■ **WHAT IS REQUIRED**
Please write out exactly the lines that begin at the line containing "Someone carried the red pencil" and run to the end of the records.
(ENTRIES SHOWN Opens)
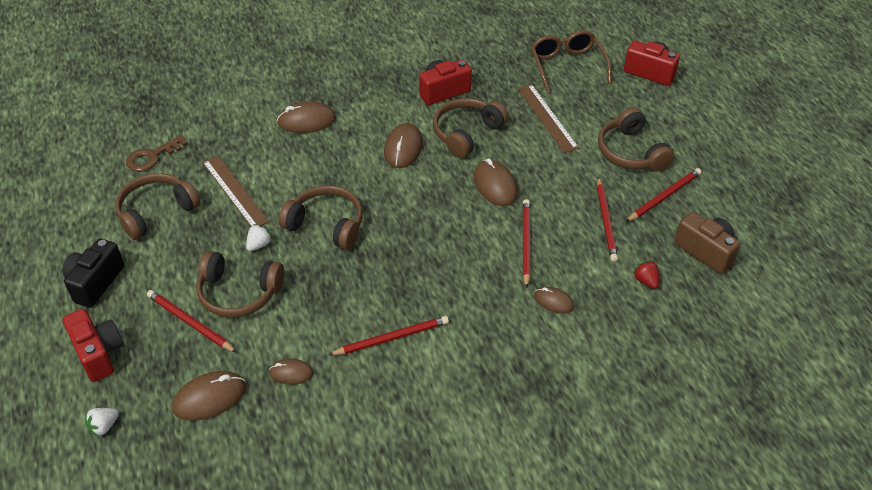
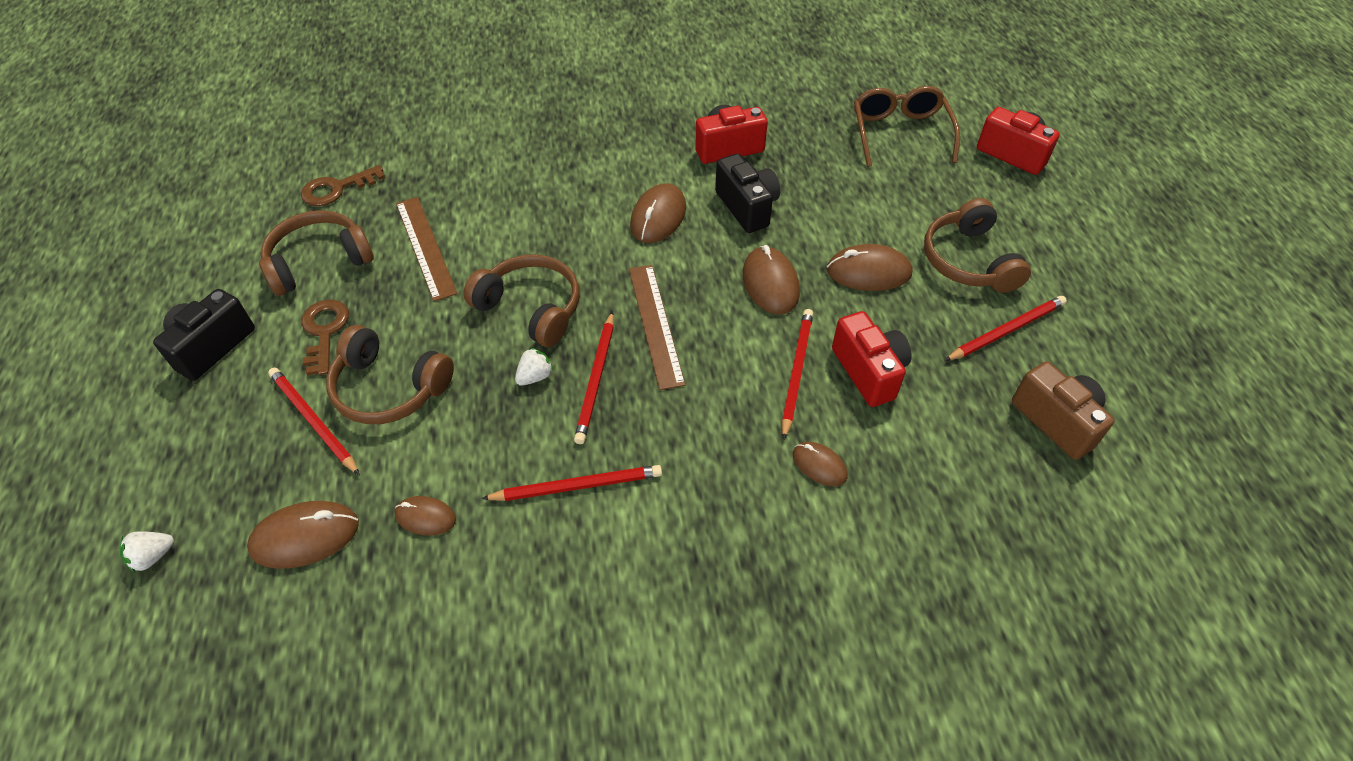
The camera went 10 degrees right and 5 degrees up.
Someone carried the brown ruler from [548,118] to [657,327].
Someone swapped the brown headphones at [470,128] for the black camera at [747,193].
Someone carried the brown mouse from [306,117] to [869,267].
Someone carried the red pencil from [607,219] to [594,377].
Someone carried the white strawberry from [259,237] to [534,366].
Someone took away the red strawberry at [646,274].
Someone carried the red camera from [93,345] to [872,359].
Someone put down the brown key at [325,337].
(ENTRIES SHOWN Closes)
■ **SOLUTION TO THIS EXERCISE**
Someone carried the red pencil from [607,219] to [594,377].
Someone carried the white strawberry from [259,237] to [534,366].
Someone took away the red strawberry at [646,274].
Someone carried the red camera from [93,345] to [872,359].
Someone put down the brown key at [325,337].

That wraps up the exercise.